Dataset entries:
┄┄┄┄┄┄┄┄┄┄
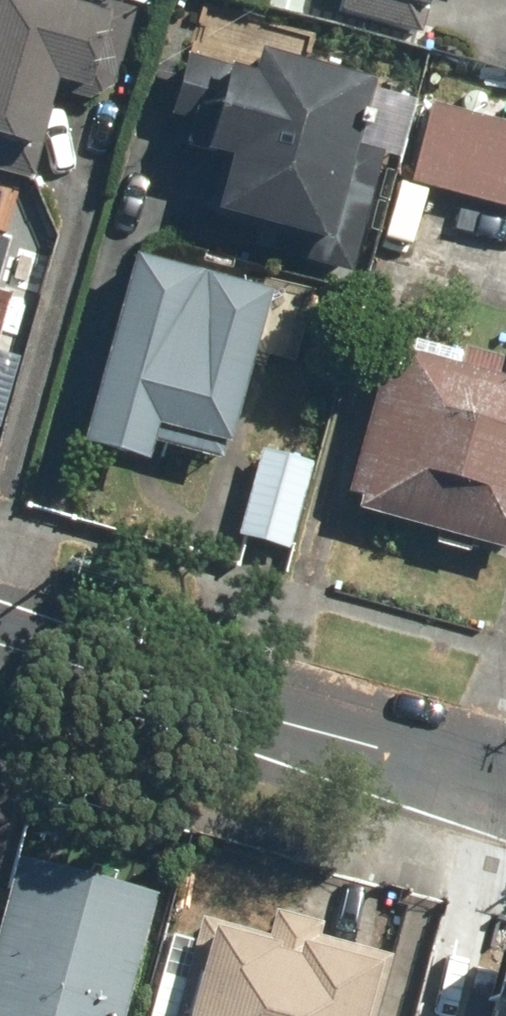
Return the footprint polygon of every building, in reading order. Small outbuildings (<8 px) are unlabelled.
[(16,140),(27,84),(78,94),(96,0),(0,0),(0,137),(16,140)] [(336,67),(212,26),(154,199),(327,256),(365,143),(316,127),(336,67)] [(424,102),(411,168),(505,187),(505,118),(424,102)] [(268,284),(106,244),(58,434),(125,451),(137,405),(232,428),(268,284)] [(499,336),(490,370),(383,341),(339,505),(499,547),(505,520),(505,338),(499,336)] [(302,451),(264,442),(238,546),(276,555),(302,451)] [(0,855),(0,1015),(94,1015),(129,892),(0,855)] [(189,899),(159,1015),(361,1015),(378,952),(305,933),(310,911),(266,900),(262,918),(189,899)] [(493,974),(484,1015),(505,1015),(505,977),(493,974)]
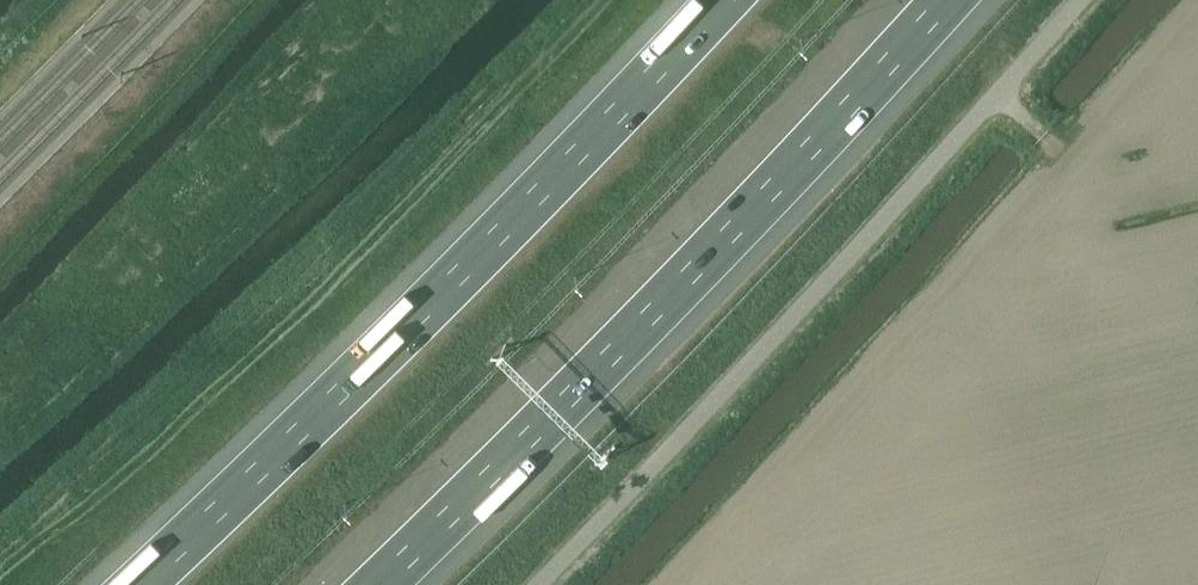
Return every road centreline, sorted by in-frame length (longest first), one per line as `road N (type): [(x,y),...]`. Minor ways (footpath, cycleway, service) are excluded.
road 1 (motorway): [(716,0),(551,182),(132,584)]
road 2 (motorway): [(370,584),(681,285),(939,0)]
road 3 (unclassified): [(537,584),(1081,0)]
┄┄┄┄┄┄┄┄┄┄
Work to complete
Print the entries above exactly, leaving pictures out.

Answer section
Return the footprint polygon of every building, in reading order. Small outbuildings (<8 px) are unlabelled.
[(16,140),(27,84),(78,94),(96,0),(0,0),(0,137),(16,140)] [(336,67),(212,26),(154,199),(327,256),(365,143),(316,127),(336,67)] [(424,102),(411,168),(505,187),(505,118),(424,102)] [(268,284),(106,244),(58,434),(125,451),(137,405),(232,428),(268,284)] [(499,336),(490,370),(383,341),(339,505),(499,547),(505,520),(505,338),(499,336)] [(302,451),(264,442),(238,546),(276,555),(302,451)] [(0,855),(0,1015),(94,1015),(129,892),(0,855)] [(189,899),(159,1015),(361,1015),(378,952),(305,933),(310,911),(266,900),(262,918),(189,899)] [(493,974),(484,1015),(505,1015),(505,977),(493,974)]
Return every road centreline, sorted by in-frame length (longest first), one per line as `road N (type): [(x,y),...]`. Minor ways (footpath, cycleway, service) are excluded.
road 1 (motorway): [(716,0),(551,182),(132,584)]
road 2 (motorway): [(370,584),(681,285),(939,0)]
road 3 (unclassified): [(537,584),(1081,0)]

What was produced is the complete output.